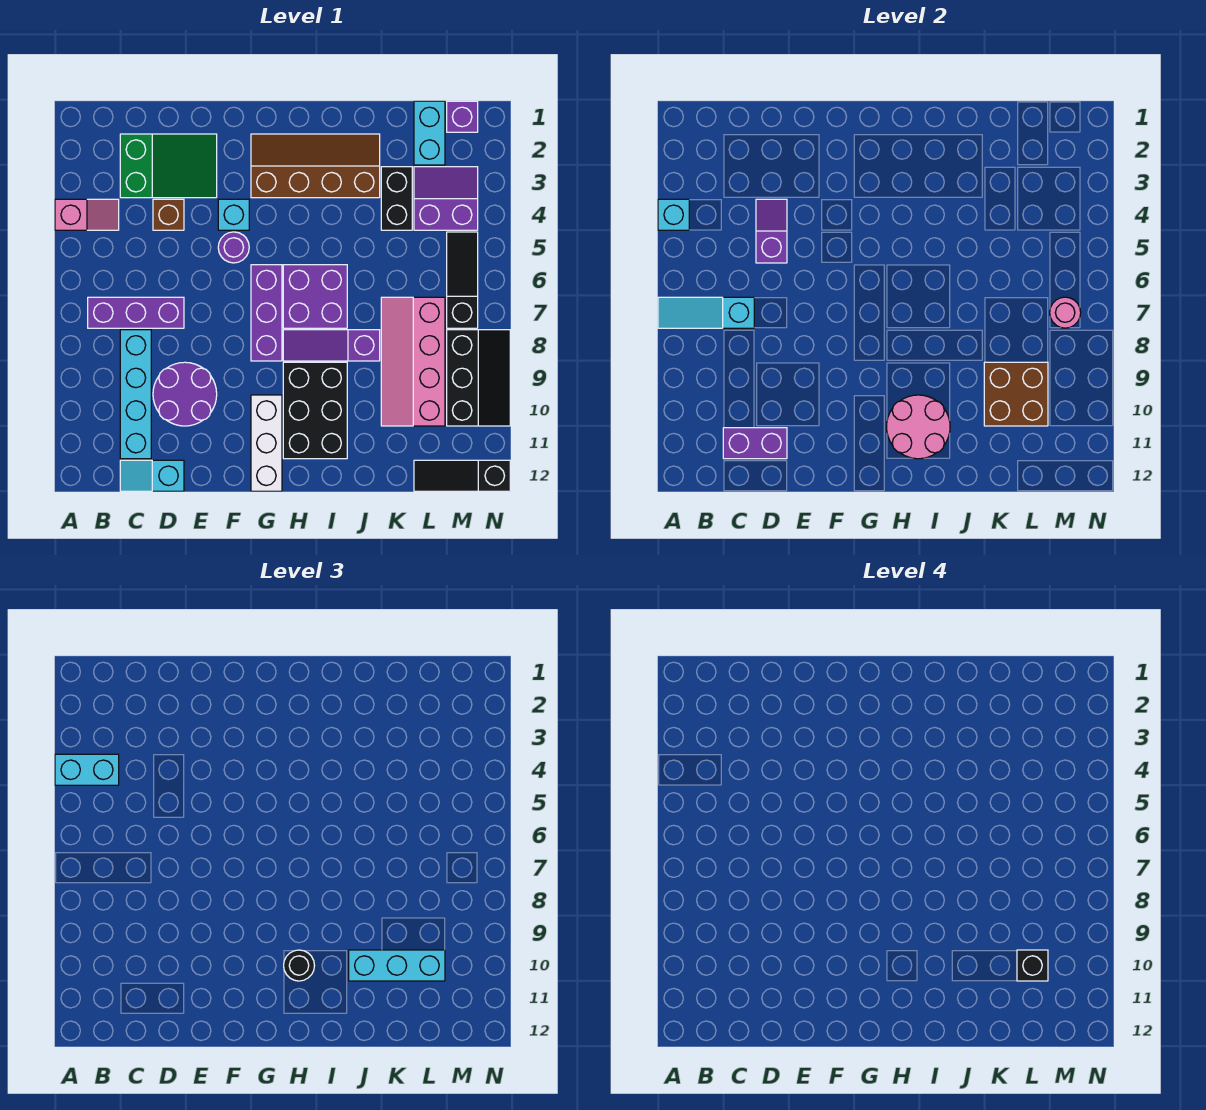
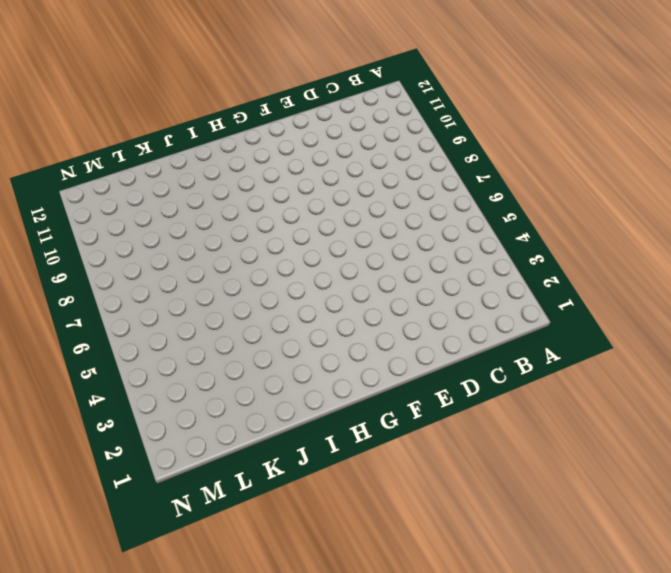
none -> pink slope A4:B4 level 1 top A
none -> purple brick B7:D7 level 1
none -> green slope C2:E3 level 1 top C
none -> cyan brick C8:C11 level 1

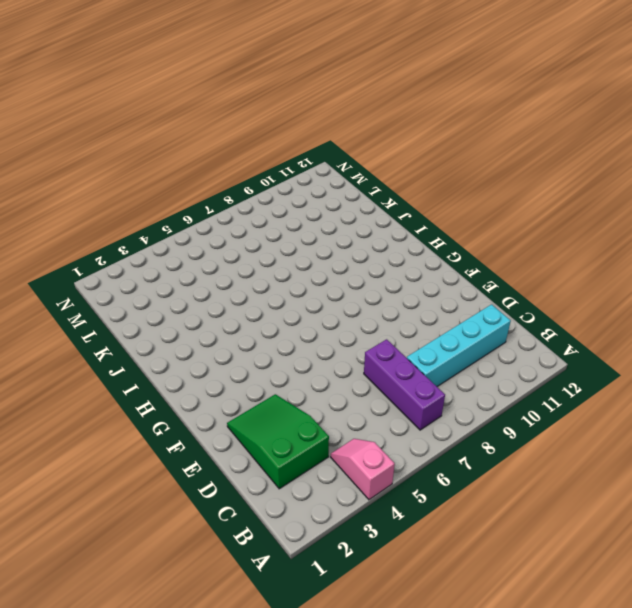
none -> cyan slope C12:D12 level 1 top D
none -> brown brick D4 level 1
none -> purple round brick D9:E10 level 1
none -> cyan brick F4 level 1

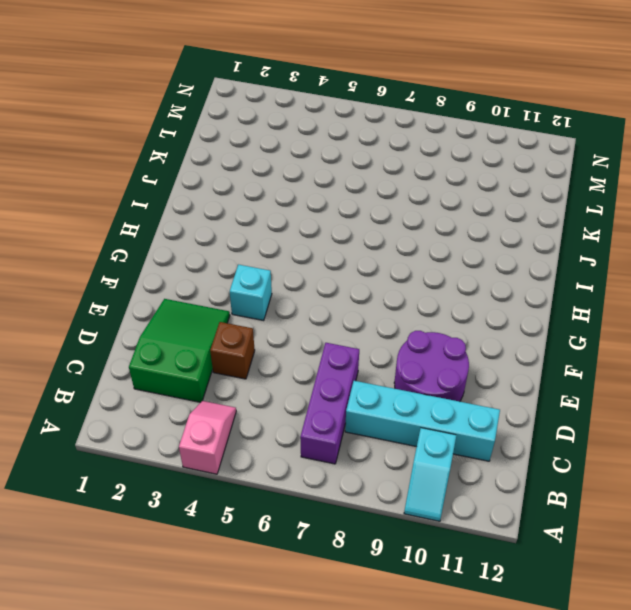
cyan slope A10:B10 level 1 top B -> cyan slope C12:D12 level 1 top D
none -> purple round brick F5 level 1
none -> brown slope G2:J3 level 1 top 3
none -> purple brick G6:G8 level 1
none -> white brick G10:G12 level 1

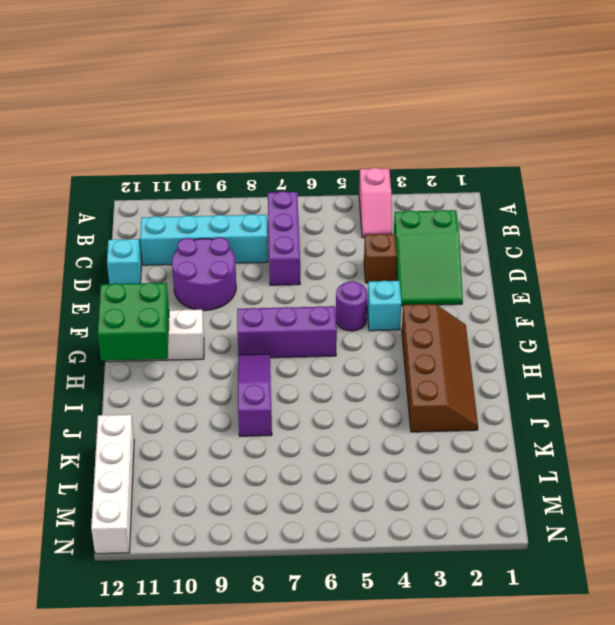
green brick G11:H12 level 2 -> pink round brick H10:I11 level 2
white brick K12:N12 level 1 -> black slope L12:N12 level 1 top N
none -> purple brick H6:I7 level 1
none -> black brick H9:I11 level 1
none -> black brick K3:K4 level 1
none -> pink slope K7:L10 level 1 top L

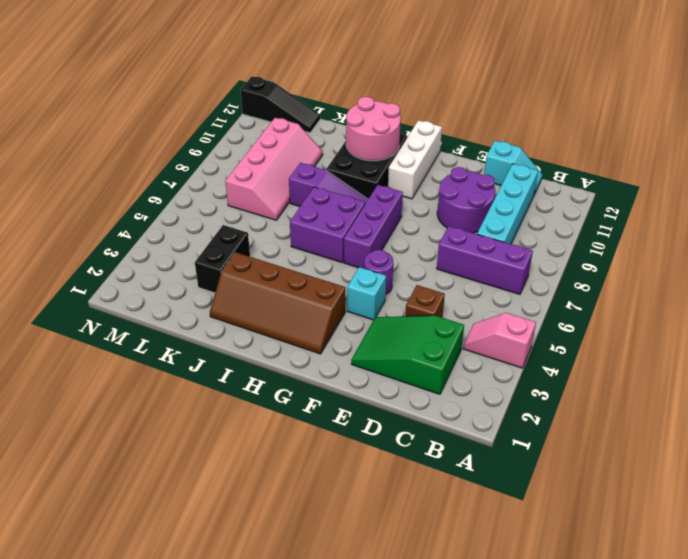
none -> cyan brick L1:L2 level 1
none -> purple slope L3:M4 level 1 top 4
none -> purple brick M1 level 1
none -> black slope M5:M7 level 1 top 7

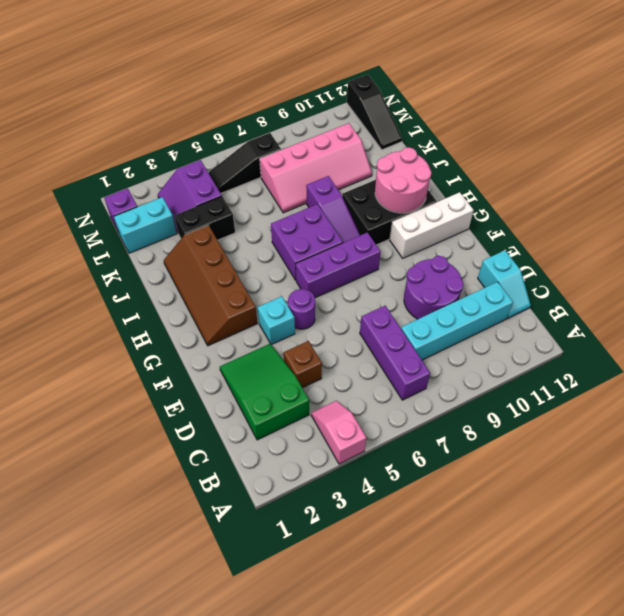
none -> black slope M8:N10 level 1 top M
none -> cyan brick A4 level 2
none -> cyan slope A7:C7 level 2 top C
none -> purple brick C11:D11 level 2

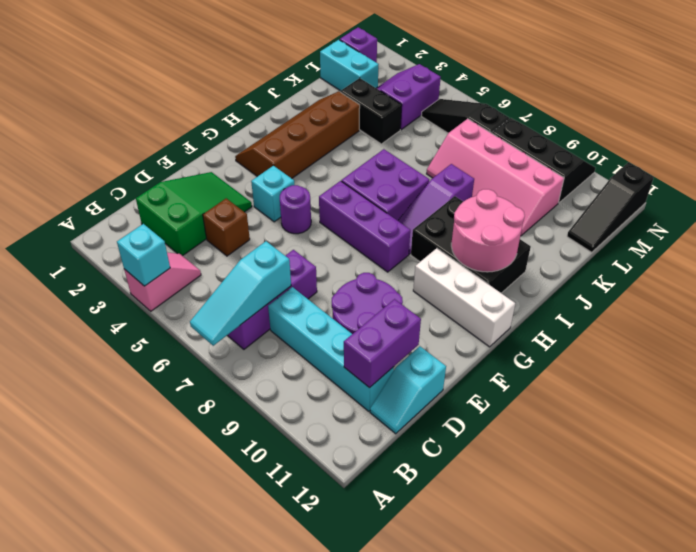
none -> purple slope D4:D5 level 2 top 5
none -> brown brick K9:L10 level 2
none -> pink round brick M7 level 2
none -> cyan brick A4:B4 level 3

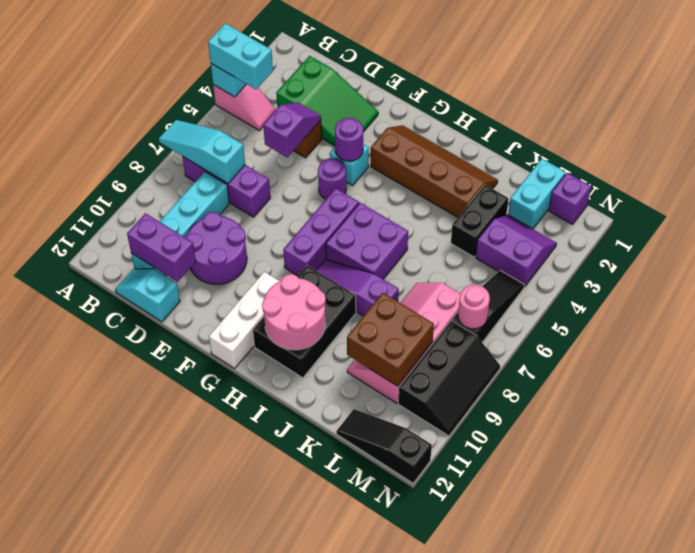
purple round brick F4 level 2 -> none
none -> black round brick H10 level 3
none -> cyan brick J10:L10 level 3
none -> black brick L10 level 4

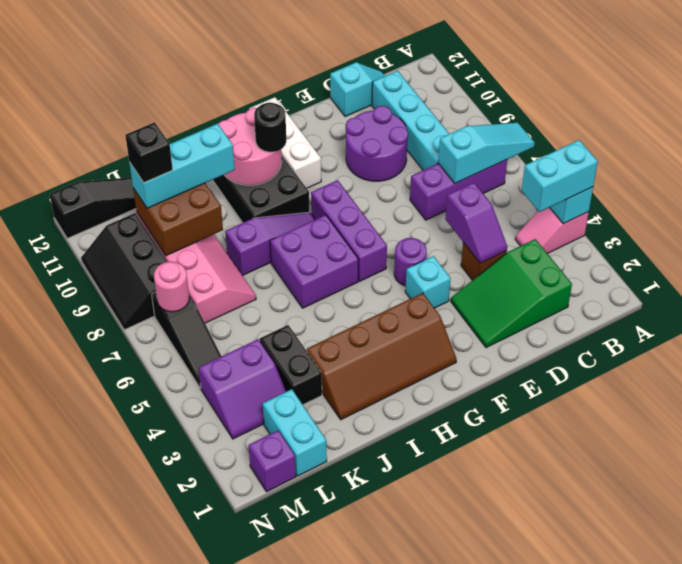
none -> purple brick C11:D11 level 2

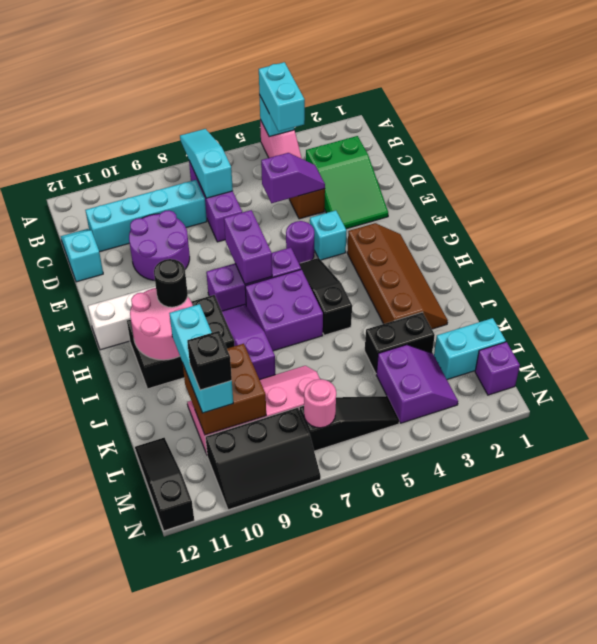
purple brick F7:G7 level 2 -> purple brick C11:D11 level 2
black slope G5:I5 level 1 top I -> none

○ ○ ○

- **WHAT TO WORK ON**
What the answer needs is every line from the one with "none -> cyan brick J10:L10 level 3" through the last line of the data, reproduced word for word and with pictures omitted.

- **REPLY TO THE TASK**
none -> cyan brick J10:L10 level 3
none -> black brick L10 level 4

none -> purple brick C11:D11 level 2

purple brick F7:G7 level 2 -> purple brick C11:D11 level 2
black slope G5:I5 level 1 top I -> none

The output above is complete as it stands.